Please copy the listing that follows exactly, leaving out any pictures.

++++ Collected data ++++

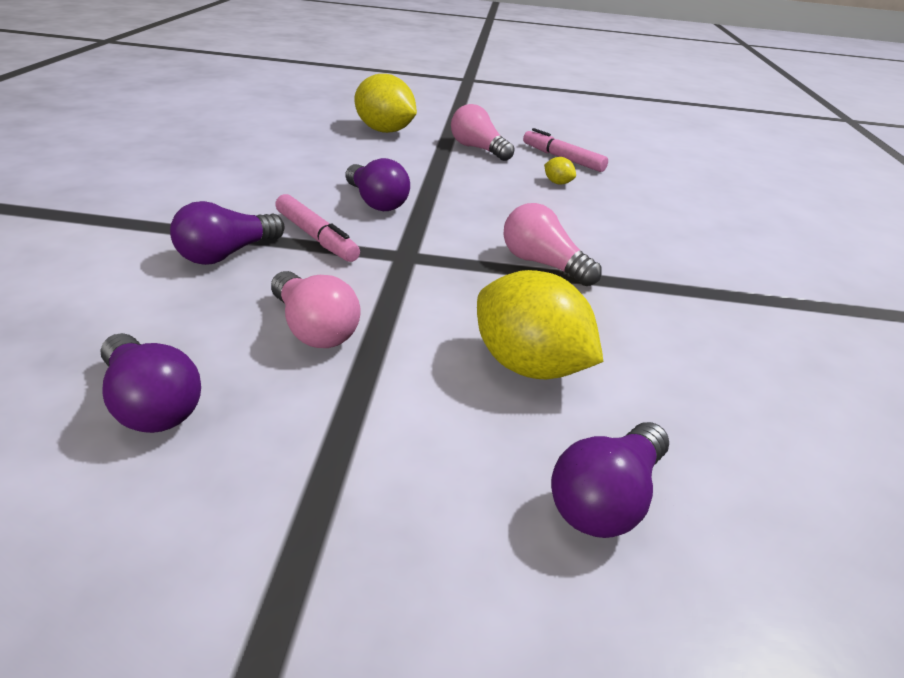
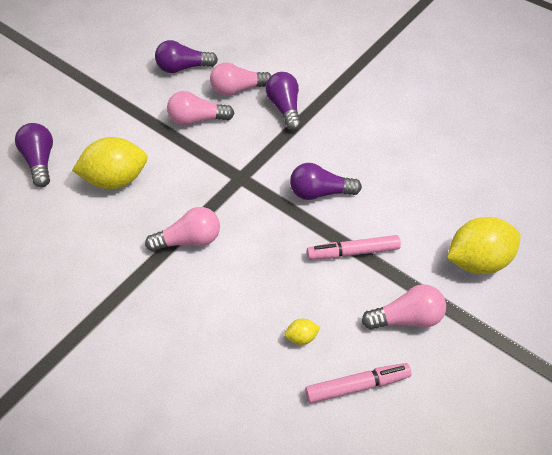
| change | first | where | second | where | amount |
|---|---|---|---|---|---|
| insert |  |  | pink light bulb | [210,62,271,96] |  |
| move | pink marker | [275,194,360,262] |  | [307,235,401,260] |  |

++++

**Exercise answer:**
| change | first | where | second | where | amount |
|---|---|---|---|---|---|
| insert |  |  | pink light bulb | [210,62,271,96] |  |
| move | pink marker | [275,194,360,262] |  | [307,235,401,260] |  |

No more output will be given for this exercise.